Object state comparisons:
____________
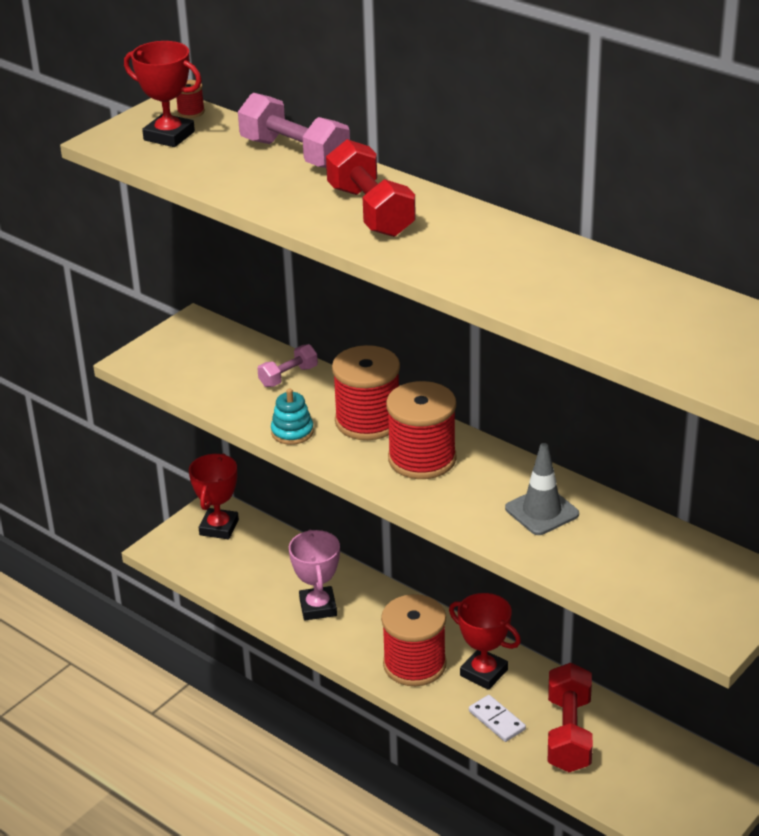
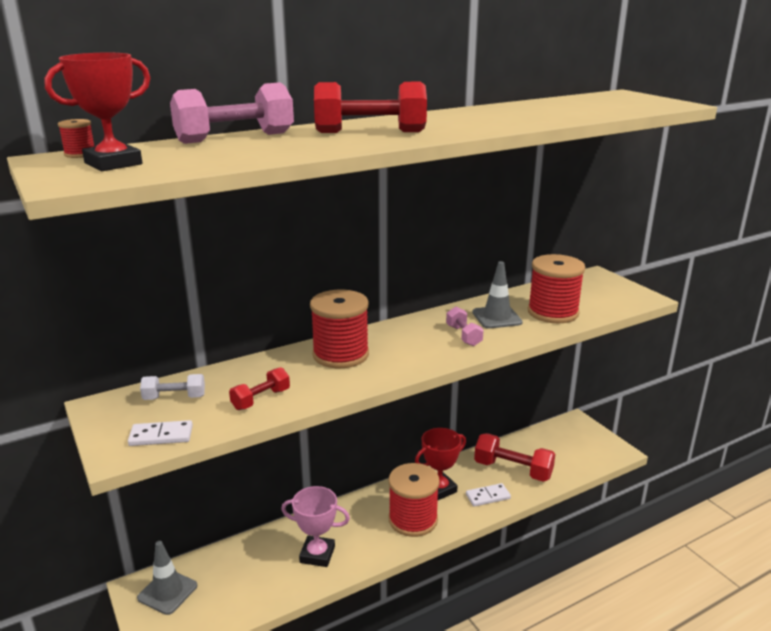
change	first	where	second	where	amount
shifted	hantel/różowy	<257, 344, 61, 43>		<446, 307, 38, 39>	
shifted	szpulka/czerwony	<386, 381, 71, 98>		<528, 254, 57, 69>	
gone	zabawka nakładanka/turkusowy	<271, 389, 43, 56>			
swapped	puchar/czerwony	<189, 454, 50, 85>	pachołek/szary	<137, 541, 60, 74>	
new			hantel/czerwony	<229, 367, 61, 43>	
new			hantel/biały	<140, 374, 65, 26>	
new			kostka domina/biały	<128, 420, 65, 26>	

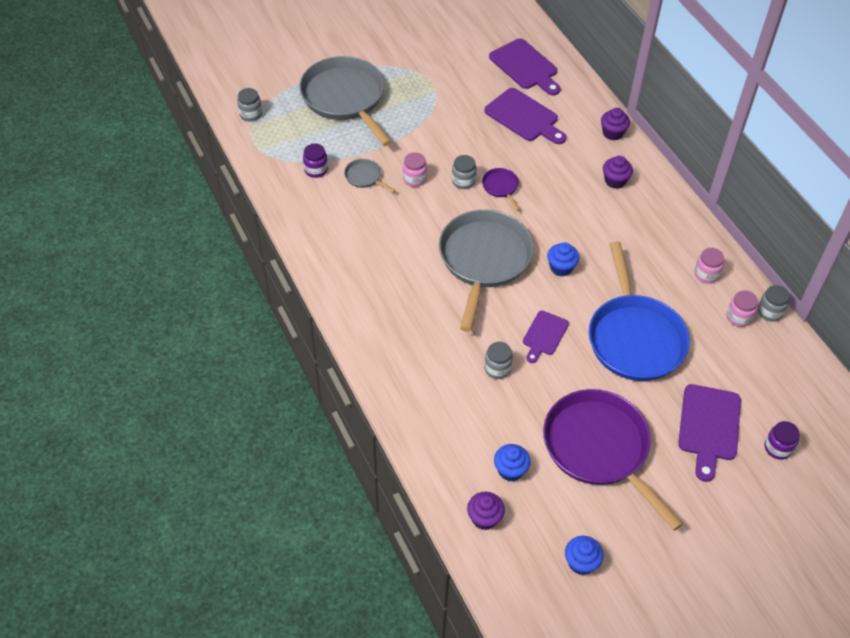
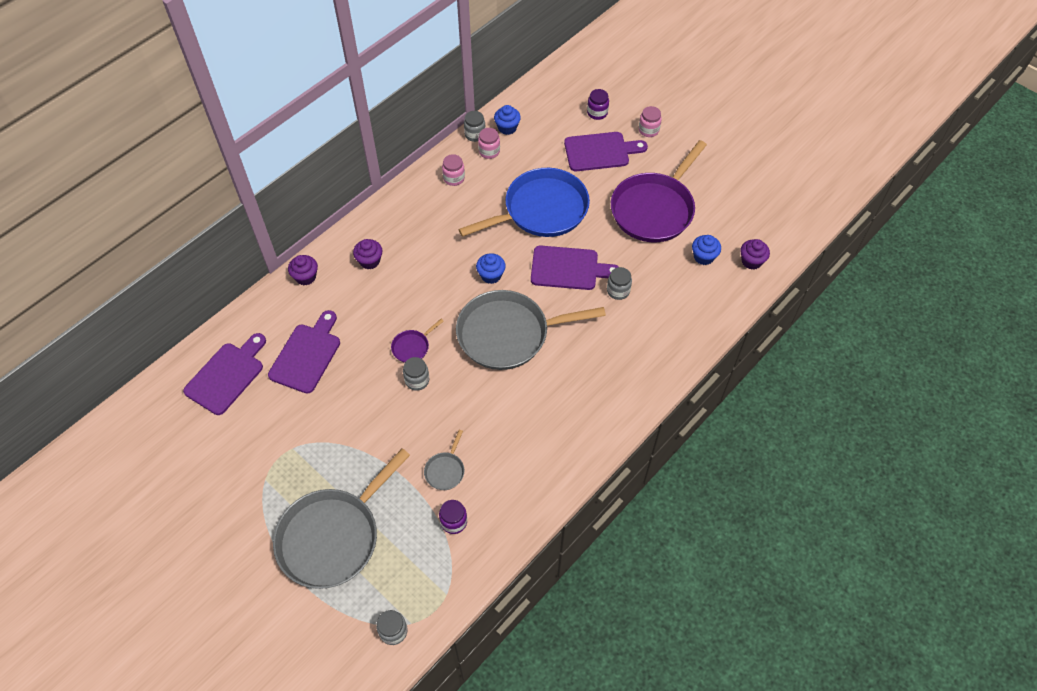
change	first	where	second	where	amount
shifted	słoik/różowy	<403, 152, 24, 35>		<639, 106, 23, 31>	
scaled	deska do krojenia/fioletowy	<523, 311, 46, 52>		<531, 246, 88, 44>	x1.61
shifted	muffinka/niebieski	<565, 536, 38, 39>		<494, 105, 27, 30>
____________
### [What the exercise asks]
An exact copy of every entry, minus the pictures, is what you should return.

### [Reply to the task]
change	first	where	second	where	amount
shifted	hantel/różowy	<257, 344, 61, 43>		<446, 307, 38, 39>	
shifted	szpulka/czerwony	<386, 381, 71, 98>		<528, 254, 57, 69>	
gone	zabawka nakładanka/turkusowy	<271, 389, 43, 56>			
swapped	puchar/czerwony	<189, 454, 50, 85>	pachołek/szary	<137, 541, 60, 74>	
new			hantel/czerwony	<229, 367, 61, 43>	
new			hantel/biały	<140, 374, 65, 26>	
new			kostka domina/biały	<128, 420, 65, 26>	

change	first	where	second	where	amount
shifted	słoik/różowy	<403, 152, 24, 35>		<639, 106, 23, 31>	
scaled	deska do krojenia/fioletowy	<523, 311, 46, 52>		<531, 246, 88, 44>	x1.61
shifted	muffinka/niebieski	<565, 536, 38, 39>		<494, 105, 27, 30>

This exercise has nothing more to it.